### Task description
Format the data below as a JSON list of strings, with one string per line and no blank lines. Leave the images out of your answer.
Record extracts Block Start
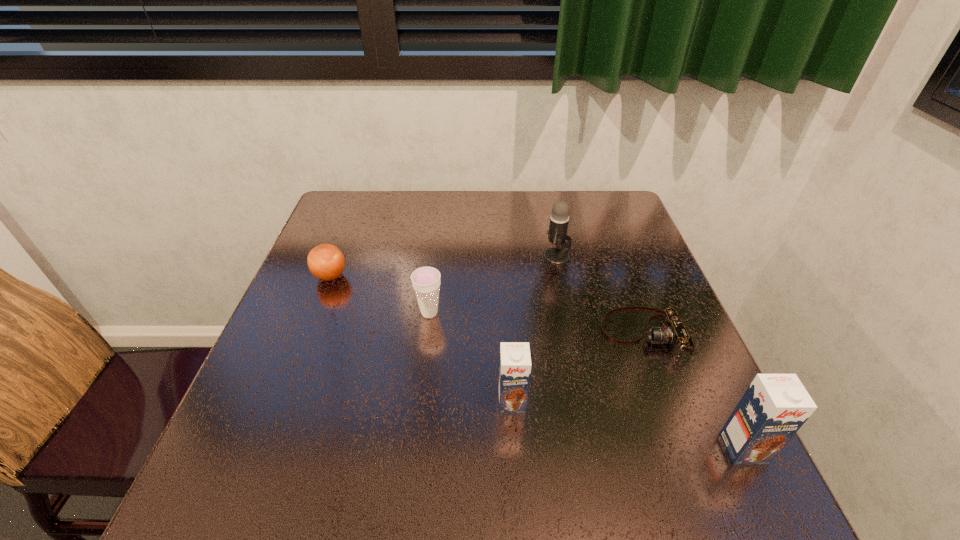
The width and height of the screenshot is (960, 540). I want to click on vacant area located 0.070m on the front label of the fifth farthest object, so tap(515, 449).

At what (x,y) coordinates should I click in order to perform the action: click on vacant area situated 0.310m on the left of the microphone. Please return your answer as a coordinate pair (x, y). The height and width of the screenshot is (540, 960). Looking at the image, I should click on (426, 257).

Find the location of a particular element. free point located 0.310m on the front-facing side of the camera is located at coordinates (460, 333).

You are a GUI agent. You are given a task and a screenshot of the screen. Output one action in this format:
    pyautogui.click(x=<x>, y=<y>)
    Task: Click on the free location located on the front-facing side of the camera
    
    Given the screenshot: What is the action you would take?
    pyautogui.click(x=427, y=333)

Where is `vacant space located on the front-facing side of the camera`? The width and height of the screenshot is (960, 540). vacant space located on the front-facing side of the camera is located at coordinates (432, 333).

The height and width of the screenshot is (540, 960). Identify the location of vacant area situated 0.180m on the left of the cup. (337, 313).

This screenshot has height=540, width=960. In order to click on free region located 0.160m on the back of the fifth tallest object in this screenshot , I will do `click(348, 230)`.

Locate an element on the screen. object that is positioned at the left edge is located at coordinates (326, 262).

Locate an element on the screen. This screenshot has width=960, height=540. chocolate milk that is at the right edge is located at coordinates (774, 407).

Find the location of `camera located in the right edge section of the desktop`. camera located in the right edge section of the desktop is located at coordinates (672, 331).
Record extracts Block End
### Output below
[
  "The width and height of the screenshot is (960, 540). I want to click on vacant area located 0.070m on the front label of the fifth farthest object, so tap(515, 449).",
  "At what (x,y) coordinates should I click in order to perform the action: click on vacant area situated 0.310m on the left of the microphone. Please return your answer as a coordinate pair (x, y). The height and width of the screenshot is (540, 960). Looking at the image, I should click on (426, 257).",
  "Find the location of a particular element. free point located 0.310m on the front-facing side of the camera is located at coordinates (460, 333).",
  "You are a GUI agent. You are given a task and a screenshot of the screen. Output one action in this format:",
  "    pyautogui.click(x=<x>, y=<y>)",
  "    Task: Click on the free location located on the front-facing side of the camera",
  "    Given the screenshot: What is the action you would take?",
  "    pyautogui.click(x=427, y=333)",
  "Where is `vacant space located on the front-facing side of the camera`? The width and height of the screenshot is (960, 540). vacant space located on the front-facing side of the camera is located at coordinates (432, 333).",
  "The height and width of the screenshot is (540, 960). Identify the location of vacant area situated 0.180m on the left of the cup. (337, 313).",
  "This screenshot has height=540, width=960. In order to click on free region located 0.160m on the back of the fifth tallest object in this screenshot , I will do `click(348, 230)`.",
  "Locate an element on the screen. object that is positioned at the left edge is located at coordinates (326, 262).",
  "Locate an element on the screen. This screenshot has width=960, height=540. chocolate milk that is at the right edge is located at coordinates (774, 407).",
  "Find the location of `camera located in the right edge section of the desktop`. camera located in the right edge section of the desktop is located at coordinates (672, 331)."
]